• [TASK INSTRUCTIONS] Please filter the entries for the word "orange" and copy every line that has it.

--

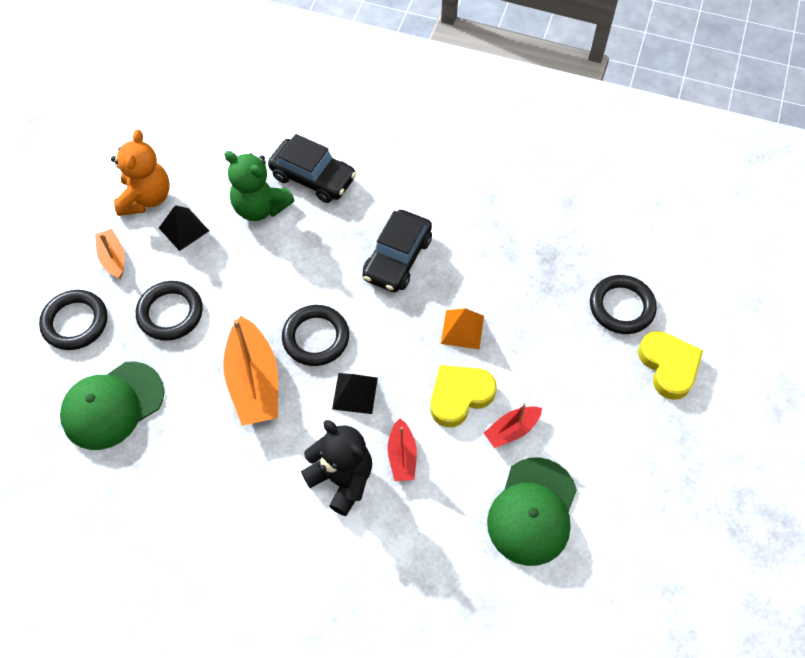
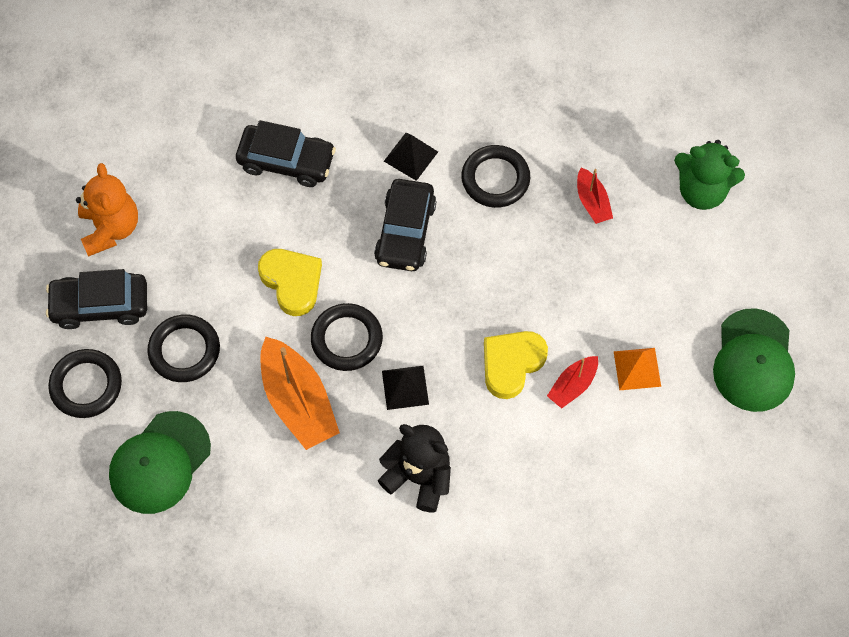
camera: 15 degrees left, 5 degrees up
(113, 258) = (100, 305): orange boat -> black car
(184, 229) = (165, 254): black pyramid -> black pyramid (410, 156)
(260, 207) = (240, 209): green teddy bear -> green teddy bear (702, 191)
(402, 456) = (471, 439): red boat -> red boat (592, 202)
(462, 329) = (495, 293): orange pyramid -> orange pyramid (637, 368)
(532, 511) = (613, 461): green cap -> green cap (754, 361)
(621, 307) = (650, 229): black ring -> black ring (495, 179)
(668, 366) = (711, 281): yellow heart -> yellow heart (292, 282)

--

• [ANSWER BOX]
(113, 258) = (100, 305): orange boat -> black car
(462, 329) = (495, 293): orange pyramid -> orange pyramid (637, 368)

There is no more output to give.